● **Given data**
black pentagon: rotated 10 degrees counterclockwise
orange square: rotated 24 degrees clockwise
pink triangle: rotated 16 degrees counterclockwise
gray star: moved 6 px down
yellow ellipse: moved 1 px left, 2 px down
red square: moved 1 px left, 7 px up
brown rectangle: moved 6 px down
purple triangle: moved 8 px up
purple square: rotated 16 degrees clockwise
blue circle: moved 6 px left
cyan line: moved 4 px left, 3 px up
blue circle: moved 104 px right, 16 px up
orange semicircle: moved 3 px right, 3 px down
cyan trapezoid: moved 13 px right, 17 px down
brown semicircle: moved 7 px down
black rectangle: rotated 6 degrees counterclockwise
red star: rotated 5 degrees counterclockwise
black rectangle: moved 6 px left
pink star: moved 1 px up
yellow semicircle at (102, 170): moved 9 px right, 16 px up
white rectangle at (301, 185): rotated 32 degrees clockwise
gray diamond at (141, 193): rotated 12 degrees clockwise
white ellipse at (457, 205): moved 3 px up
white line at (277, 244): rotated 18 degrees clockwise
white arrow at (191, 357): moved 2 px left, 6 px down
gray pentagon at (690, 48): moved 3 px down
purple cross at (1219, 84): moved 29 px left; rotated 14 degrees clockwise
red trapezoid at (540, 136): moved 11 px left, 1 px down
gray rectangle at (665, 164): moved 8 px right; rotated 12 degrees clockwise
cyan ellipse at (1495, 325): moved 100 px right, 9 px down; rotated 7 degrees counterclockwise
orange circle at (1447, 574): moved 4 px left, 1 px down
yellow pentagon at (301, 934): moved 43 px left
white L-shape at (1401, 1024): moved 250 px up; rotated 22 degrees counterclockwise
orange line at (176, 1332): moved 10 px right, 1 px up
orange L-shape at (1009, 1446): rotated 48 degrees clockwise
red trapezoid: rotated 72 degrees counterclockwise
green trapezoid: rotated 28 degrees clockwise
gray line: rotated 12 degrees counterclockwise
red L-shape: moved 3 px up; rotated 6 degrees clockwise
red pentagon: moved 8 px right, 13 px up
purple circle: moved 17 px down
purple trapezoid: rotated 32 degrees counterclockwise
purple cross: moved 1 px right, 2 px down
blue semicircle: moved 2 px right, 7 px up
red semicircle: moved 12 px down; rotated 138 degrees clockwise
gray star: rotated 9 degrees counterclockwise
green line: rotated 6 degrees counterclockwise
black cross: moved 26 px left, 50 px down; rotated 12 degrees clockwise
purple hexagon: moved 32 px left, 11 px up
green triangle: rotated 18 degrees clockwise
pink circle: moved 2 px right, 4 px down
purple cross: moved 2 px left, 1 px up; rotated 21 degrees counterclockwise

● **What is needed**
Pull every line containing the string "trapezoid" out of the data above and copy it.

● **Exercise result**
cyan trapezoid: moved 13 px right, 17 px down
red trapezoid at (540, 136): moved 11 px left, 1 px down
red trapezoid: rotated 72 degrees counterclockwise
green trapezoid: rotated 28 degrees clockwise
purple trapezoid: rotated 32 degrees counterclockwise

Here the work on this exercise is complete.